PROBLEM DESCRIPTION –
If a line below contains "turned", count it. Report the final total and nothing more.

(Dataset records)
----------

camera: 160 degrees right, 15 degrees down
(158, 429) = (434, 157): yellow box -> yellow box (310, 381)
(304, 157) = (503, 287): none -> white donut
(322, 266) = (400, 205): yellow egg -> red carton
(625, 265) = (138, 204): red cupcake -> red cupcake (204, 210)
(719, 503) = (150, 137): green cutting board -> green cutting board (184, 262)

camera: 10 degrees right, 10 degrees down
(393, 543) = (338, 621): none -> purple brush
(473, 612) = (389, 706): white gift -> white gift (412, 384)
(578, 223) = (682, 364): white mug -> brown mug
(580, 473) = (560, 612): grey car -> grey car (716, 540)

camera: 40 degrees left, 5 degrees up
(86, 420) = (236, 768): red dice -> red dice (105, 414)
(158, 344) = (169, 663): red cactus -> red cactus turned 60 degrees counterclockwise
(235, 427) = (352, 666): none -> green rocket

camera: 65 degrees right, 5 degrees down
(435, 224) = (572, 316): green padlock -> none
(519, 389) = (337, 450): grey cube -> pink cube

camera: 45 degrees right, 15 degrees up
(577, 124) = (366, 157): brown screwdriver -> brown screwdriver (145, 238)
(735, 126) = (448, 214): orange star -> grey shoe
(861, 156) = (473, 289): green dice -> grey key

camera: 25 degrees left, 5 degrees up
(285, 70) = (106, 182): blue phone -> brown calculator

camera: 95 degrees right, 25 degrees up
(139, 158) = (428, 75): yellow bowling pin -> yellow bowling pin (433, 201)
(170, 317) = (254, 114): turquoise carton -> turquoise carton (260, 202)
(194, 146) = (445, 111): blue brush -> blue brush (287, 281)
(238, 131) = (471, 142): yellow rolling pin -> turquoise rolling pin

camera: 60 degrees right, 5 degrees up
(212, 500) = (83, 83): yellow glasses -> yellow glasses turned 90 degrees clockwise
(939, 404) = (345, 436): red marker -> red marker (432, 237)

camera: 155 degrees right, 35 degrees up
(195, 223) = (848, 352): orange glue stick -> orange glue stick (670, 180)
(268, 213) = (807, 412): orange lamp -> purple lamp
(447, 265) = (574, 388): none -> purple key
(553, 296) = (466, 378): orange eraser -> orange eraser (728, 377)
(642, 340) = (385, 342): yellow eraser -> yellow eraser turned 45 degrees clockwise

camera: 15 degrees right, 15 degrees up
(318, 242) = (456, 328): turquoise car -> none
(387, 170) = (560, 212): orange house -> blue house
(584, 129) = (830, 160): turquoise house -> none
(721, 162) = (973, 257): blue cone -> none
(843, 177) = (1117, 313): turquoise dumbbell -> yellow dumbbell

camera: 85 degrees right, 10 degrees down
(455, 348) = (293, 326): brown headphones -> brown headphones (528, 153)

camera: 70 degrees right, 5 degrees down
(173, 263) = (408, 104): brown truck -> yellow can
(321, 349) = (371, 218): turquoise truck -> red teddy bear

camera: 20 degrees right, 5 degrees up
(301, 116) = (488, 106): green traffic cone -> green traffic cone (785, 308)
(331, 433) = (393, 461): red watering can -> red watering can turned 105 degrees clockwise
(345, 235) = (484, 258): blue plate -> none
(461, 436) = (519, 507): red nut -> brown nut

----------

WRITTEN REPLY –
4